_Written exercise_: Please copy the listing below from its start through the line containing "Write the **kern encoding of this score.", replacing "Transcribe" with "Convert" and leaving everything else unchanged.

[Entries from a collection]
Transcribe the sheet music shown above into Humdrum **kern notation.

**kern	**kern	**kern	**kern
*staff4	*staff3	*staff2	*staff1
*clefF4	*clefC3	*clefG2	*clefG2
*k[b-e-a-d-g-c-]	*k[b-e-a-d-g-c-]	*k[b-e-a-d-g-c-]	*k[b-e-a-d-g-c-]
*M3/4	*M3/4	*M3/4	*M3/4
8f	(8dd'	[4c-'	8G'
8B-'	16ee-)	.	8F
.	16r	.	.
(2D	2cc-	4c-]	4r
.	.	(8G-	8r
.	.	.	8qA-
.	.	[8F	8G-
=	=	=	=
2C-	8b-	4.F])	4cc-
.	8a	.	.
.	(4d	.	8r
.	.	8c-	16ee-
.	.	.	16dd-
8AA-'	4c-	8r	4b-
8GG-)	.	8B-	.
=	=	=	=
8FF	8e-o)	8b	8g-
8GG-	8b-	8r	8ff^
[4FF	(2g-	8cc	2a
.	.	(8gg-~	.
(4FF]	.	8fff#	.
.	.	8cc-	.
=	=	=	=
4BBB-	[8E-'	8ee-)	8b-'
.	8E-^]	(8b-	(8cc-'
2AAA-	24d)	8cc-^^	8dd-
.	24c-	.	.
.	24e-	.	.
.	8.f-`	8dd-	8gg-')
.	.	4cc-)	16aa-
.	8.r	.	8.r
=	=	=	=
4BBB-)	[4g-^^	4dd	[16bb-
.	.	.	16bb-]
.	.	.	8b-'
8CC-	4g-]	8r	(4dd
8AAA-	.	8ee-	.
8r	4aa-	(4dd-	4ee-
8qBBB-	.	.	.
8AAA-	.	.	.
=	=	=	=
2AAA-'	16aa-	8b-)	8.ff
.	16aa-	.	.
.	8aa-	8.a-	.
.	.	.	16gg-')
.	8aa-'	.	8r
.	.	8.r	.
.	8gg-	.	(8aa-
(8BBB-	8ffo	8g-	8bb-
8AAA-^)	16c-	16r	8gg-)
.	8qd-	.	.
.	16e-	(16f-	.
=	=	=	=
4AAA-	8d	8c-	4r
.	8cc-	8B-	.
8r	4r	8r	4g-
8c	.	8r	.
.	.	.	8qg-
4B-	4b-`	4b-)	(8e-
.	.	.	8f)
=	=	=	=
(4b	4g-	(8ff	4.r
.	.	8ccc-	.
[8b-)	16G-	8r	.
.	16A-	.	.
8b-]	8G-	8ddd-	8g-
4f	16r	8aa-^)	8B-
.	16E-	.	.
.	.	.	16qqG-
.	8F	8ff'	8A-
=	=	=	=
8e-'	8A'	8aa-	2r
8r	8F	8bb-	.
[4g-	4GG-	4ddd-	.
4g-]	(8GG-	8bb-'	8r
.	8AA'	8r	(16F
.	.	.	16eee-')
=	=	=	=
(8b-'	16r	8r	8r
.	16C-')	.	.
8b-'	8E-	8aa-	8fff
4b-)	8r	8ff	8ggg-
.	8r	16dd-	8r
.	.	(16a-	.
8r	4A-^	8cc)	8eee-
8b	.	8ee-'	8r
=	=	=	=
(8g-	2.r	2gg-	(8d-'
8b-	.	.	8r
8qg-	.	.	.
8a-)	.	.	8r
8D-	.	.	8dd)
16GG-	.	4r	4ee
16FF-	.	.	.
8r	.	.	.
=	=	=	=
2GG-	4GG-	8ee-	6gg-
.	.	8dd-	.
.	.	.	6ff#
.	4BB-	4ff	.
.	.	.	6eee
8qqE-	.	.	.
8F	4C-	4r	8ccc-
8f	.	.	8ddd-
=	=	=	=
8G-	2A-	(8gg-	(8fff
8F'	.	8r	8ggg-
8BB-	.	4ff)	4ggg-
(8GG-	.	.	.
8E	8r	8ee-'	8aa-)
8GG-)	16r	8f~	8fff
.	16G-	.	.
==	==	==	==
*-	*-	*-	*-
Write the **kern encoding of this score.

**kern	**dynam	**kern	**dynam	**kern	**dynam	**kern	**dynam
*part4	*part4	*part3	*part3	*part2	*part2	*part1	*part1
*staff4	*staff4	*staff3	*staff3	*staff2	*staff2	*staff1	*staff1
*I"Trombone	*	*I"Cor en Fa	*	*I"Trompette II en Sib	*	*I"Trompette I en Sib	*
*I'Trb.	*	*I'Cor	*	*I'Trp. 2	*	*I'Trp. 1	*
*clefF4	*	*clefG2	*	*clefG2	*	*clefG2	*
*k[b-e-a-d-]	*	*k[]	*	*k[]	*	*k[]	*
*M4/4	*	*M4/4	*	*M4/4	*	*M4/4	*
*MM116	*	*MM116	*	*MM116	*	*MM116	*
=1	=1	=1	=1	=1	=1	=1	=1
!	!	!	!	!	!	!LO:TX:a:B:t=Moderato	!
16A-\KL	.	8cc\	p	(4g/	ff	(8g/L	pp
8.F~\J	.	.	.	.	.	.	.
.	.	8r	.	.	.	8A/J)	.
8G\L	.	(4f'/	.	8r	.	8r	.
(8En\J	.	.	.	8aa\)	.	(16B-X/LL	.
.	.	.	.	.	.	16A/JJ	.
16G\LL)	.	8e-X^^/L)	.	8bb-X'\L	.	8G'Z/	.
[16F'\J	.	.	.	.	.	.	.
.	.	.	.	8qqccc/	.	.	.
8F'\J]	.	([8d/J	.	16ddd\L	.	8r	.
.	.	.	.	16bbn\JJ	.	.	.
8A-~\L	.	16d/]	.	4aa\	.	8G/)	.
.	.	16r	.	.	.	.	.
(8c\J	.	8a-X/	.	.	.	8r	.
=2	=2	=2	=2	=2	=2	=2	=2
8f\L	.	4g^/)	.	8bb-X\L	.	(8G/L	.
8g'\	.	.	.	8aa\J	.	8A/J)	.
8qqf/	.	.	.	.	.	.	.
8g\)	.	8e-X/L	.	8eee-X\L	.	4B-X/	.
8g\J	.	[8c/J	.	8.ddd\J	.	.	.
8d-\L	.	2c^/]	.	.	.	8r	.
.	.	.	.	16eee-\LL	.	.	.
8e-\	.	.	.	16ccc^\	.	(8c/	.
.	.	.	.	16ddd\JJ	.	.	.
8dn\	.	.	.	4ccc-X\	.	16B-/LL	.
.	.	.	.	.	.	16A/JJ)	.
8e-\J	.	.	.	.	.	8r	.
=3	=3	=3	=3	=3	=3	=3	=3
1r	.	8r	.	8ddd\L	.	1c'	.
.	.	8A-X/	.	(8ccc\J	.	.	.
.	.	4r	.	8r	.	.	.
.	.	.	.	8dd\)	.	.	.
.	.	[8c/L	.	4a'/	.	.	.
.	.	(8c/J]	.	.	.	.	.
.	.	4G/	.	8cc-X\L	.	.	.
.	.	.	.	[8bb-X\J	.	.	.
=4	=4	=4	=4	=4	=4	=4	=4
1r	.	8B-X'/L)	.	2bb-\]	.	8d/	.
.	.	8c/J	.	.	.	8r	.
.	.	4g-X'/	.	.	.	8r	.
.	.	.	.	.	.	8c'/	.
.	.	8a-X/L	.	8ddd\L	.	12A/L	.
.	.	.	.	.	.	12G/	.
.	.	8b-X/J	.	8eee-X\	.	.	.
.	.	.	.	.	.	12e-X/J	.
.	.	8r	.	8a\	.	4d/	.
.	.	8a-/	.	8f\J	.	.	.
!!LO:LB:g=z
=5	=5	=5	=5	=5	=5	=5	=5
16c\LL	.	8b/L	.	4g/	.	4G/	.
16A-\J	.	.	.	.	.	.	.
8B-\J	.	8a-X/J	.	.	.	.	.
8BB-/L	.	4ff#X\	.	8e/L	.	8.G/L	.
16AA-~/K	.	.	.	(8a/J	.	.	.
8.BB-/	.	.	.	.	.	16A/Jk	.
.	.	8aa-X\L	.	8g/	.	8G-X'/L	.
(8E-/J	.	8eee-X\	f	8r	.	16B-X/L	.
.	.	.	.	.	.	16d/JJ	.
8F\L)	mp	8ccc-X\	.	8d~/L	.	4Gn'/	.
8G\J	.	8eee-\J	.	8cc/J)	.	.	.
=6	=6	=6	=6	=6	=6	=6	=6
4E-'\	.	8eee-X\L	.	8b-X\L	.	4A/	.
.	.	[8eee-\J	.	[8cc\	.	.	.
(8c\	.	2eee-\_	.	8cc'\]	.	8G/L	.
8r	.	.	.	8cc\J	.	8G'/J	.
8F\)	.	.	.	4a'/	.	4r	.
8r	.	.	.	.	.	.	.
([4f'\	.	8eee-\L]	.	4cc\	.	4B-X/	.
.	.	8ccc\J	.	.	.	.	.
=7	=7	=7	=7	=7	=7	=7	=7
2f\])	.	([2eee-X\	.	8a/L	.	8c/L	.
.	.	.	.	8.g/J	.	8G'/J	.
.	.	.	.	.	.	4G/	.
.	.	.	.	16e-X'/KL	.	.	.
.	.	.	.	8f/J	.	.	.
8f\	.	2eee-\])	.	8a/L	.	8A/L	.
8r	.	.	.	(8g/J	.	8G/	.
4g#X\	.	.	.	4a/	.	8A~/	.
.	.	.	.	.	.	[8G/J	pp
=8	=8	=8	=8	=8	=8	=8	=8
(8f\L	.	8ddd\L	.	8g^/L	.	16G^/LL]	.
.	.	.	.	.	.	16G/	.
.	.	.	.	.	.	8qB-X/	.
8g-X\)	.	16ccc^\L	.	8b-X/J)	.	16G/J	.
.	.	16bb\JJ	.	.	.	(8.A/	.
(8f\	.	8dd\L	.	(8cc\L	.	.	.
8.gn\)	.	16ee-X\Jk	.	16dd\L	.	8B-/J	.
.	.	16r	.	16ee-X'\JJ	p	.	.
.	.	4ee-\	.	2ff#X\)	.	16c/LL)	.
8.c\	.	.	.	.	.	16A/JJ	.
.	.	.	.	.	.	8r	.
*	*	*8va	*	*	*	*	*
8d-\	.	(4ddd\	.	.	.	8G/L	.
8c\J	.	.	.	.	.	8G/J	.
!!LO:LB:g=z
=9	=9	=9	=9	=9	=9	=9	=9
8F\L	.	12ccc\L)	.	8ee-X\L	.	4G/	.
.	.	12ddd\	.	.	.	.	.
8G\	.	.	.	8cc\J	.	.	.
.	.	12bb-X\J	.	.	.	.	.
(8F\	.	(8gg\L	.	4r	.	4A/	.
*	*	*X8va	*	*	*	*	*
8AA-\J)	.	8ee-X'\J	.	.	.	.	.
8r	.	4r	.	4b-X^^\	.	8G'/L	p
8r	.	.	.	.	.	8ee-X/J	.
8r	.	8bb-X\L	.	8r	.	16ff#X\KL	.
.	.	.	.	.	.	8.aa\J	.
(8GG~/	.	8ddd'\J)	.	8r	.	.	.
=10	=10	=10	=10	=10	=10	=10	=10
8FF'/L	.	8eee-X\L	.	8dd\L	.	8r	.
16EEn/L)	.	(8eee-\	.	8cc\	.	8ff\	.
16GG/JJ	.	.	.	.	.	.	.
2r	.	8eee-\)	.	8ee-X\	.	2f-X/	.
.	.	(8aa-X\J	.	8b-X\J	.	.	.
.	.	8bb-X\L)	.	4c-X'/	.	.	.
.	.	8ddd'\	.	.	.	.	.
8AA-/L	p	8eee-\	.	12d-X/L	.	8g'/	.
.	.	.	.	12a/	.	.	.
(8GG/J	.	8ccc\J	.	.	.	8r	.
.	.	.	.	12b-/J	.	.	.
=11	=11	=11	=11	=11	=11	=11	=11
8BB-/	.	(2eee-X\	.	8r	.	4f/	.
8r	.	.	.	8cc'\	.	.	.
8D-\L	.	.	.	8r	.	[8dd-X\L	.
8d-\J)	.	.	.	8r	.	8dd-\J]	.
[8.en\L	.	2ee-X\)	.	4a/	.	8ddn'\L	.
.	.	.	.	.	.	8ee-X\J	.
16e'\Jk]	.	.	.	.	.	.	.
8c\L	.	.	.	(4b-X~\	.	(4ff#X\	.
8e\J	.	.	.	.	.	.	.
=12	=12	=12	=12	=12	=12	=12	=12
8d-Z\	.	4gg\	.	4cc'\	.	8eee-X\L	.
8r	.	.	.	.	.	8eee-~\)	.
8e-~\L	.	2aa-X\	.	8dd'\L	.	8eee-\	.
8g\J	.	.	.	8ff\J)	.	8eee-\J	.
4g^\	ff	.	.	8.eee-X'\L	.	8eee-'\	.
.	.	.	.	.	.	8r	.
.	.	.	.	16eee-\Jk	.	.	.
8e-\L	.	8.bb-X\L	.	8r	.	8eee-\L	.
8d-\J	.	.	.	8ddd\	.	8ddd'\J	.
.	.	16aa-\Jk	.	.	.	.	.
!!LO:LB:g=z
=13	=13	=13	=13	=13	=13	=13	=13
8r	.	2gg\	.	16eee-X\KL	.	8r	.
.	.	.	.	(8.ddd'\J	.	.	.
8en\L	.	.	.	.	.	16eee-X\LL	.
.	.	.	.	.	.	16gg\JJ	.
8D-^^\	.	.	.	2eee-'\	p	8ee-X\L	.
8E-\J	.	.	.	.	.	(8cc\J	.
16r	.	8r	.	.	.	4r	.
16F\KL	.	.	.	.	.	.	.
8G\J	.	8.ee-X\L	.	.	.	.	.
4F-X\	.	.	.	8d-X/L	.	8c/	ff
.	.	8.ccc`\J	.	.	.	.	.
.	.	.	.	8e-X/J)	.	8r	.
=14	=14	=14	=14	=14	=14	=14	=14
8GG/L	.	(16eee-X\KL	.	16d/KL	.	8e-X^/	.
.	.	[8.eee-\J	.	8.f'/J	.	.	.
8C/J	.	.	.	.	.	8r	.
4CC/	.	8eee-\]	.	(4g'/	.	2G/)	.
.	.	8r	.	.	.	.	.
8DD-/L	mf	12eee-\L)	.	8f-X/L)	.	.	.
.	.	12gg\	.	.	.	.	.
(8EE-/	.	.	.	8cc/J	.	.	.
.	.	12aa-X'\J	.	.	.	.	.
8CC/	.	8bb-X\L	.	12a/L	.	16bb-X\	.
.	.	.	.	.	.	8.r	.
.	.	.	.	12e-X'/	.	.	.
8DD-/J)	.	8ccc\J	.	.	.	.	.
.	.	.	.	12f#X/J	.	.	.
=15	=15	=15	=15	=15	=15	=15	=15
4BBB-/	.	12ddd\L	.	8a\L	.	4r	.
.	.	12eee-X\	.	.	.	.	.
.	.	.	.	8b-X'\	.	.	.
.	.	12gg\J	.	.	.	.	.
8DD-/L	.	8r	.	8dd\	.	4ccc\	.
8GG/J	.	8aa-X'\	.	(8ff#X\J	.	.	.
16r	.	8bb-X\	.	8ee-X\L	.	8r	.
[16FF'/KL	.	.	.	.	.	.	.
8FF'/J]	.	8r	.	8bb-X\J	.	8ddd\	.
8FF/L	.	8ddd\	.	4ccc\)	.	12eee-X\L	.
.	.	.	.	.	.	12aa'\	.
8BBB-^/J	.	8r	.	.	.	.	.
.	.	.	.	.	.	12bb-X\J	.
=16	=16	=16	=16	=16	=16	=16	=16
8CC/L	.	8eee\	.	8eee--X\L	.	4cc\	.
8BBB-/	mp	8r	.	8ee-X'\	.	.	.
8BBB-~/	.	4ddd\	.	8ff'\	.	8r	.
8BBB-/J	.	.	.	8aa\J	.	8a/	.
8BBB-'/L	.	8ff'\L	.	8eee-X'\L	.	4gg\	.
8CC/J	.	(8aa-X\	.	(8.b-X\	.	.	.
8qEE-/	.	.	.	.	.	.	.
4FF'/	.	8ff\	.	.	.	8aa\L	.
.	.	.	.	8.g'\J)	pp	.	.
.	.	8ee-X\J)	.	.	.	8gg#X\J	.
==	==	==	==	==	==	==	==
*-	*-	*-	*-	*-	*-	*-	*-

_Expected answer_:
Convert the sheet music shown above into Humdrum **kern notation.

**kern	**kern	**kern	**kern
*staff4	*staff3	*staff2	*staff1
*clefF4	*clefC3	*clefG2	*clefG2
*k[b-e-a-d-g-c-]	*k[b-e-a-d-g-c-]	*k[b-e-a-d-g-c-]	*k[b-e-a-d-g-c-]
*M3/4	*M3/4	*M3/4	*M3/4
8f	(8dd'	[4c-'	8G'
8B-'	16ee-)	.	8F
.	16r	.	.
(2D	2cc-	4c-]	4r
.	.	(8G-	8r
.	.	.	8qA-
.	.	[8F	8G-
=	=	=	=
2C-	8b-	4.F])	4cc-
.	8a	.	.
.	(4d	.	8r
.	.	8c-	16ee-
.	.	.	16dd-
8AA-'	4c-	8r	4b-
8GG-)	.	8B-	.
=	=	=	=
8FF	8e-o)	8b	8g-
8GG-	8b-	8r	8ff^
[4FF	(2g-	8cc	2a
.	.	(8gg-~	.
(4FF]	.	8fff#	.
.	.	8cc-	.
=	=	=	=
4BBB-	[8E-'	8ee-)	8b-'
.	8E-^]	(8b-	(8cc-'
2AAA-	24d)	8cc-^^	8dd-
.	24c-	.	.
.	24e-	.	.
.	8.f-`	8dd-	8gg-')
.	.	4cc-)	16aa-
.	8.r	.	8.r
=	=	=	=
4BBB-)	[4g-^^	4dd	[16bb-
.	.	.	16bb-]
.	.	.	8b-'
8CC-	4g-]	8r	(4dd
8AAA-	.	8ee-	.
8r	4aa-	(4dd-	4ee-
8qBBB-	.	.	.
8AAA-	.	.	.
=	=	=	=
2AAA-'	16aa-	8b-)	8.ff
.	16aa-	.	.
.	8aa-	8.a-	.
.	.	.	16gg-')
.	8aa-'	.	8r
.	.	8.r	.
.	8gg-	.	(8aa-
(8BBB-	8ffo	8g-	8bb-
8AAA-^)	16c-	16r	8gg-)
.	8qd-	.	.
.	16e-	(16f-	.
=	=	=	=
4AAA-	8d	8c-	4r
.	8cc-	8B-	.
8r	4r	8r	4g-
8c	.	8r	.
.	.	.	8qg-
4B-	4b-`	4b-)	(8e-
.	.	.	8f)
=	=	=	=
(4b	4g-	(8ff	4.r
.	.	8ccc-	.
[8b-)	16G-	8r	.
.	16A-	.	.
8b-]	8G-	8ddd-	8g-
4f	16r	8aa-^)	8B-
.	16E-	.	.
.	.	.	16qqG-
.	8F	8ff'	8A-
=	=	=	=
8e-'	8A'	8aa-	2r
8r	8F	8bb-	.
[4g-	4GG-	4ddd-	.
4g-]	(8GG-	8bb-'	8r
.	8AA'	8r	(16F
.	.	.	16eee-')
=	=	=	=
(8b-'	16r	8r	8r
.	16C-')	.	.
8b-'	8E-	8aa-	8fff
4b-)	8r	8ff	8ggg-
.	8r	16dd-	8r
.	.	(16a-	.
8r	4A-^	8cc)	8eee-
8b	.	8ee-'	8r
=	=	=	=
(8g-	2.r	2gg-	(8d-'
8b-	.	.	8r
8qg-	.	.	.
8a-)	.	.	8r
8D-	.	.	8dd)
16GG-	.	4r	4ee
16FF-	.	.	.
8r	.	.	.
=	=	=	=
2GG-	4GG-	8ee-	6gg-
.	.	8dd-	.
.	.	.	6ff#
.	4BB-	4ff	.
.	.	.	6eee
8qqE-	.	.	.
8F	4C-	4r	8ccc-
8f	.	.	8ddd-
=	=	=	=
8G-	2A-	(8gg-	(8fff
8F'	.	8r	8ggg-
8BB-	.	4ff)	4ggg-
(8GG-	.	.	.
8E	8r	8ee-'	8aa-)
8GG-)	16r	8f~	8fff
.	16G-	.	.
==	==	==	==
*-	*-	*-	*-
Write the **kern encoding of this score.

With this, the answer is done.